## Assigned task
Could you copy the records below exactly, keeping none of the images?

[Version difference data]

▬▬▬

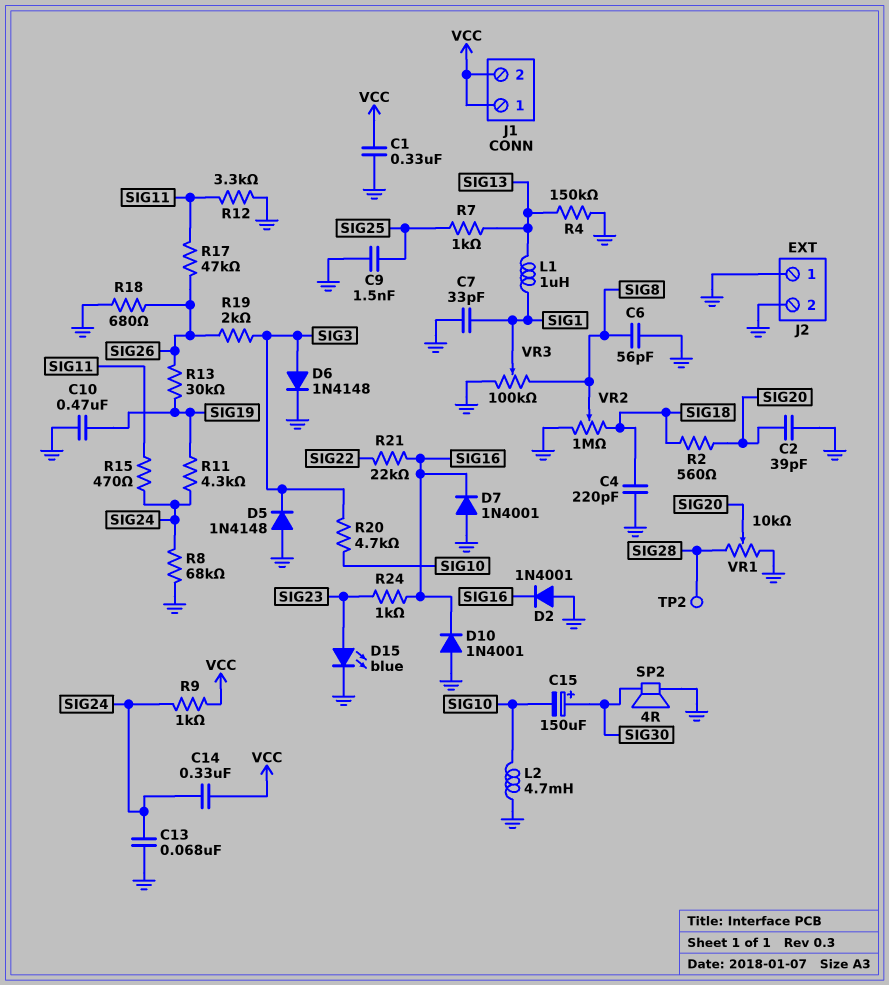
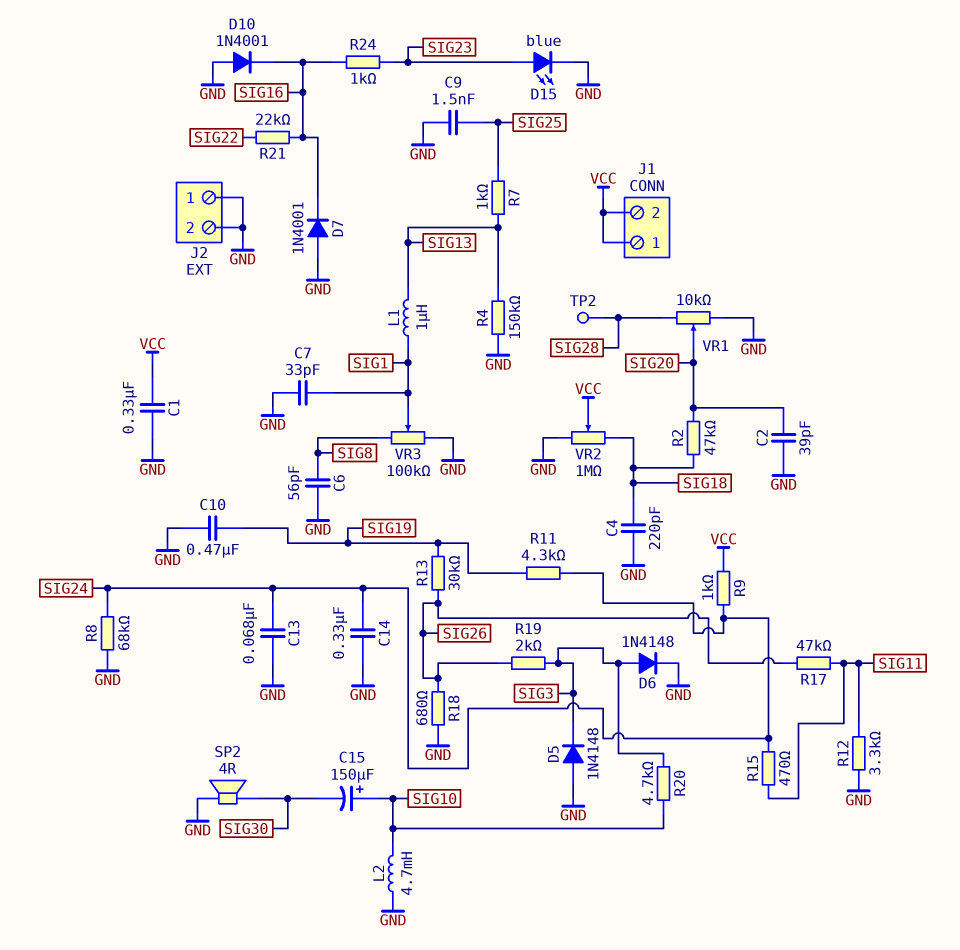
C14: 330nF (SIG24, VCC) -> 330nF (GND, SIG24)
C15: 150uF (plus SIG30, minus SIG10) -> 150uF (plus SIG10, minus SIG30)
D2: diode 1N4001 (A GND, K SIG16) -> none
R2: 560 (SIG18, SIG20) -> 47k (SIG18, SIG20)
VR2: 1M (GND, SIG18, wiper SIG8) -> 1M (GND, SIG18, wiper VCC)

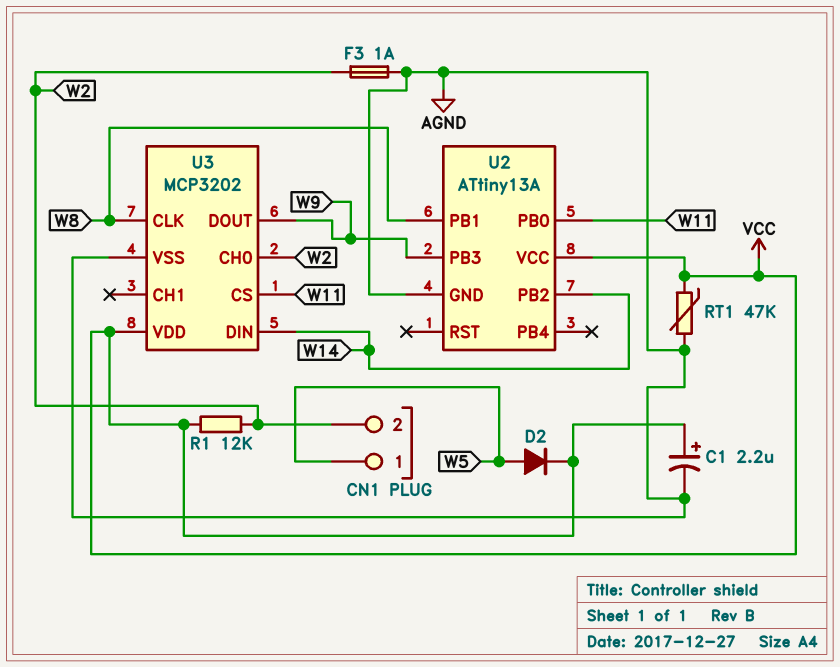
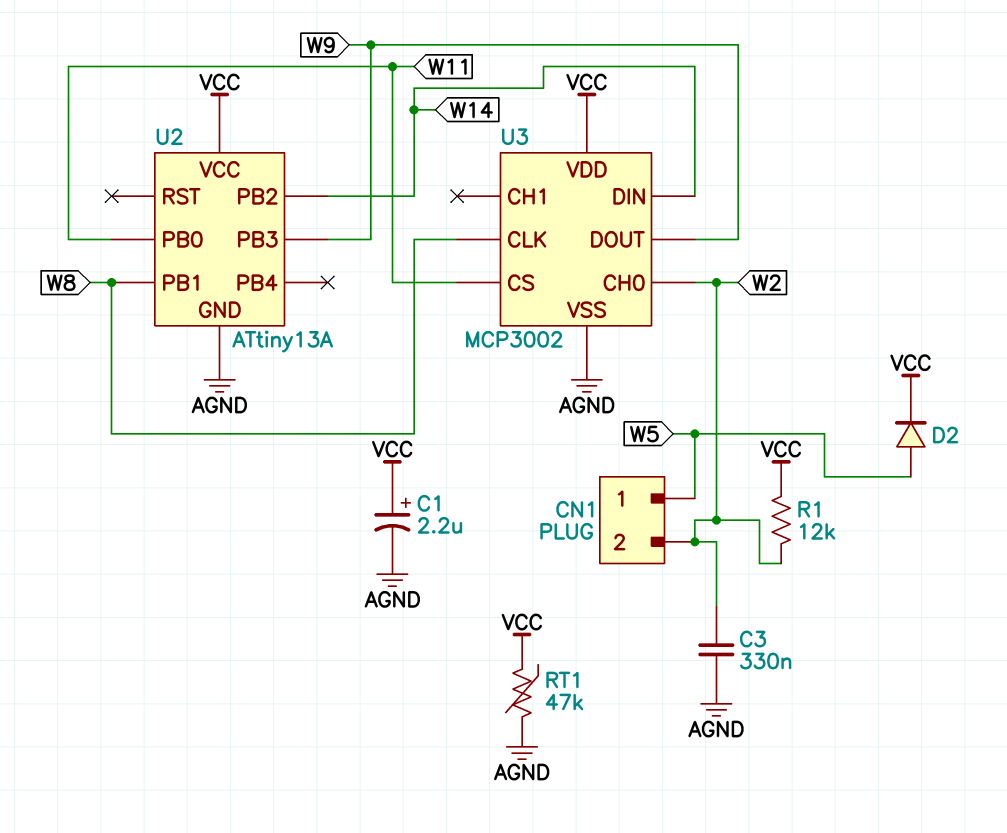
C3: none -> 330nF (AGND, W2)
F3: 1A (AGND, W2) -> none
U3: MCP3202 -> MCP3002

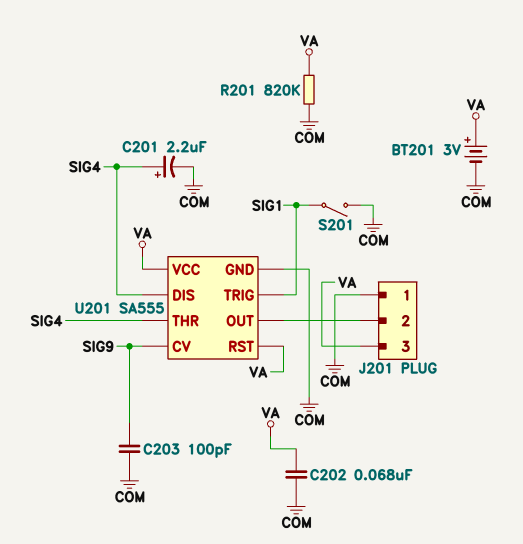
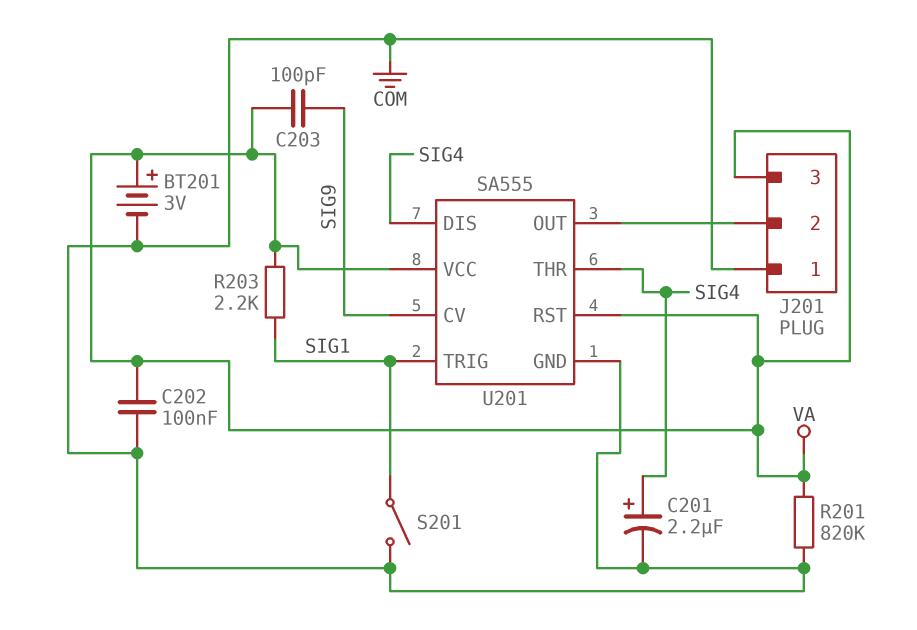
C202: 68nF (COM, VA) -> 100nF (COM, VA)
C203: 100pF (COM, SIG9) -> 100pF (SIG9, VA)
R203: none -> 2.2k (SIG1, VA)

▬▬▬

## Response to the task
C14: 330nF (SIG24, VCC) -> 330nF (GND, SIG24)
C15: 150uF (plus SIG30, minus SIG10) -> 150uF (plus SIG10, minus SIG30)
D2: diode 1N4001 (A GND, K SIG16) -> none
R2: 560 (SIG18, SIG20) -> 47k (SIG18, SIG20)
VR2: 1M (GND, SIG18, wiper SIG8) -> 1M (GND, SIG18, wiper VCC)

C3: none -> 330nF (AGND, W2)
F3: 1A (AGND, W2) -> none
U3: MCP3202 -> MCP3002

C202: 68nF (COM, VA) -> 100nF (COM, VA)
C203: 100pF (COM, SIG9) -> 100pF (SIG9, VA)
R203: none -> 2.2k (SIG1, VA)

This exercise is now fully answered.